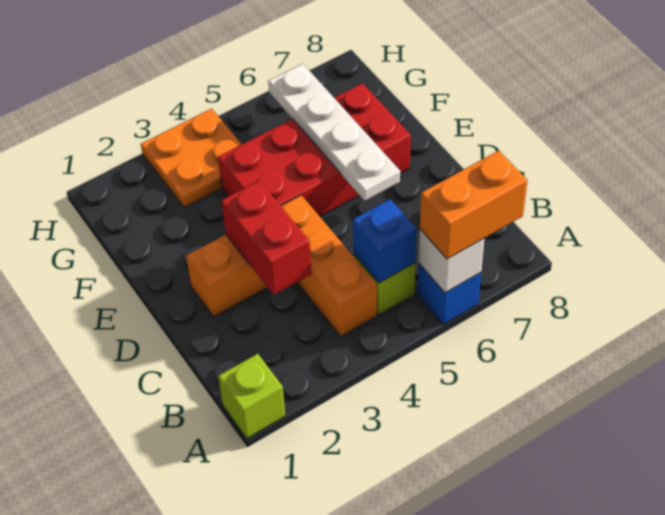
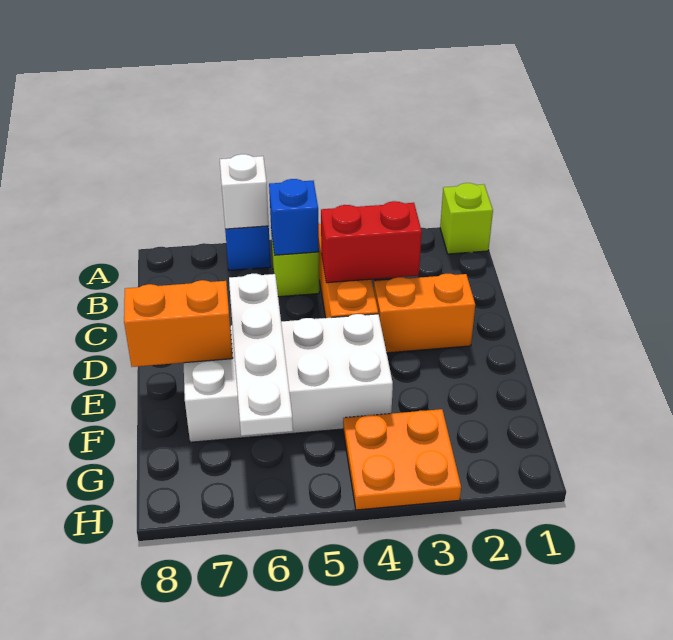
orange brick A6:A7 level 3 -> orange brick E7:E8 level 2
red brick C3:D3 level 2 -> red brick C3:C4 level 2
red brick E4:F7 level 1 -> white brick E4:F7 level 1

* **REQUIRED WORK**: First drop every picture, then print the data above exactly as it stands.

* **RESPONSE FOR THIS EXERCISE**:
orange brick A6:A7 level 3 -> orange brick E7:E8 level 2
red brick C3:D3 level 2 -> red brick C3:C4 level 2
red brick E4:F7 level 1 -> white brick E4:F7 level 1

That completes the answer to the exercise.